##### Material provided #####

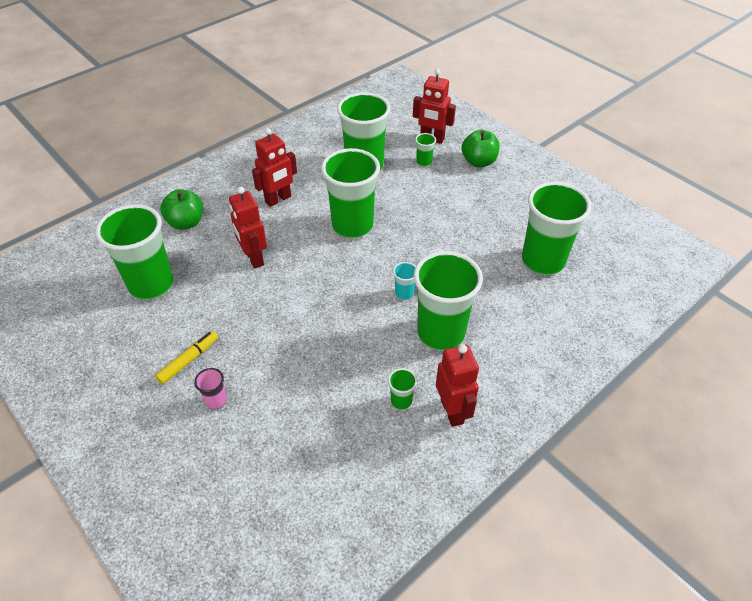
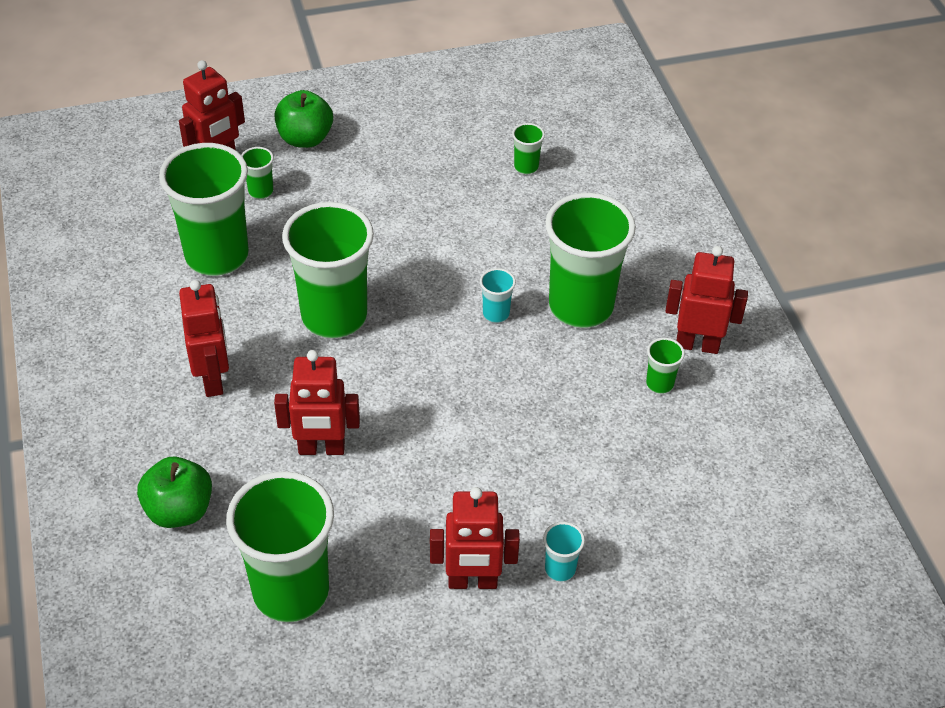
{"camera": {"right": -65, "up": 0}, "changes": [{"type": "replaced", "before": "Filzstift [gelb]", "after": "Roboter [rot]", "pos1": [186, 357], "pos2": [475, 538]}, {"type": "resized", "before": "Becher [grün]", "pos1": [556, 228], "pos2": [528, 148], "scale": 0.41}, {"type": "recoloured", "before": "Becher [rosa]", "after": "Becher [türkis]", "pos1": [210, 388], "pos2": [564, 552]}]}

#####
##### Material provided #####

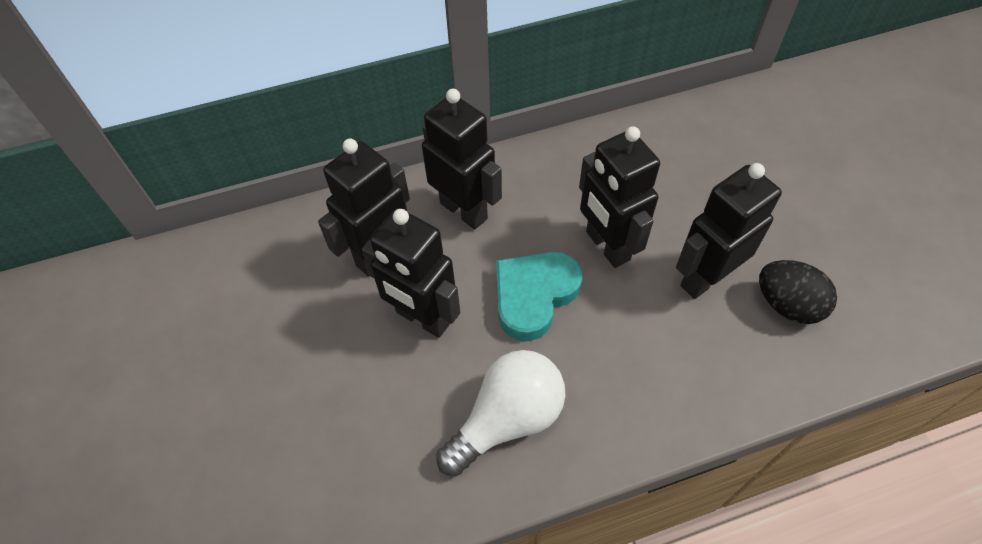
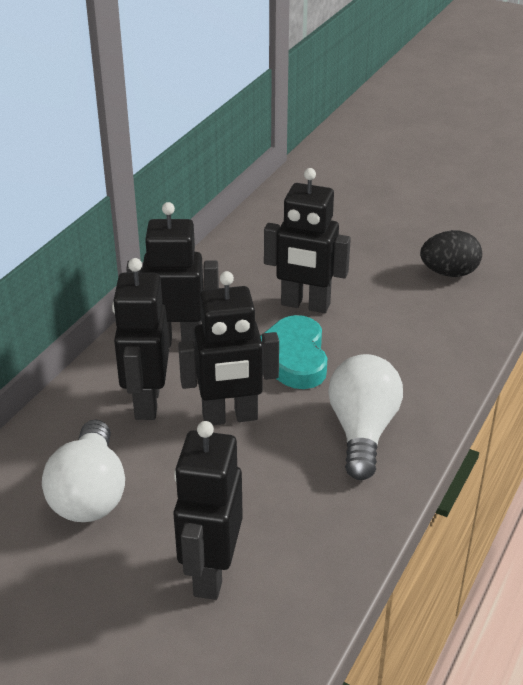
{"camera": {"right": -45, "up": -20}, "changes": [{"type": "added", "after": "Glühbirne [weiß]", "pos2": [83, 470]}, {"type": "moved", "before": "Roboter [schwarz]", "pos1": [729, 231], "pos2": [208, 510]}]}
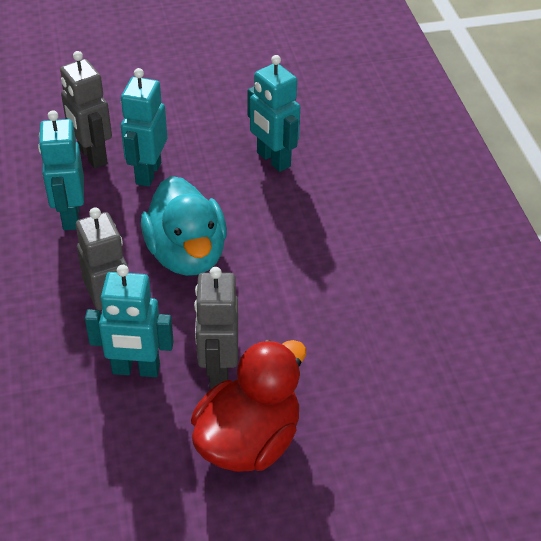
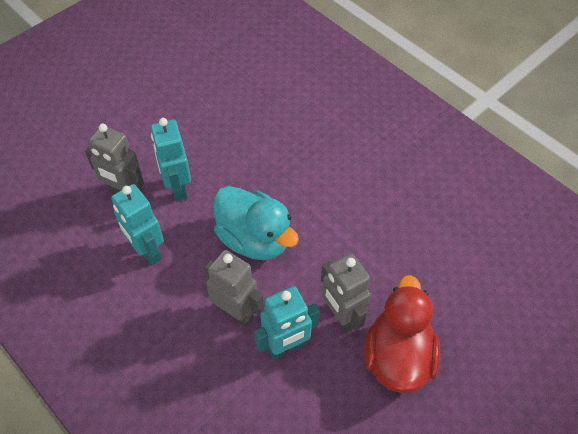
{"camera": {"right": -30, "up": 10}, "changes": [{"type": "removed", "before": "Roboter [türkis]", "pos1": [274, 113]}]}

#####

** Task goal **
Which lines above hold the string "after"? Copy each of them.

** Completed exercise **
{"camera": {"right": -65, "up": 0}, "changes": [{"type": "replaced", "before": "Filzstift [gelb]", "after": "Roboter [rot]", "pos1": [186, 357], "pos2": [475, 538]}, {"type": "resized", "before": "Becher [grün]", "pos1": [556, 228], "pos2": [528, 148], "scale": 0.41}, {"type": "recoloured", "before": "Becher [rosa]", "after": "Becher [türkis]", "pos1": [210, 388], "pos2": [564, 552]}]}
{"camera": {"right": -45, "up": -20}, "changes": [{"type": "added", "after": "Glühbirne [weiß]", "pos2": [83, 470]}, {"type": "moved", "before": "Roboter [schwarz]", "pos1": [729, 231], "pos2": [208, 510]}]}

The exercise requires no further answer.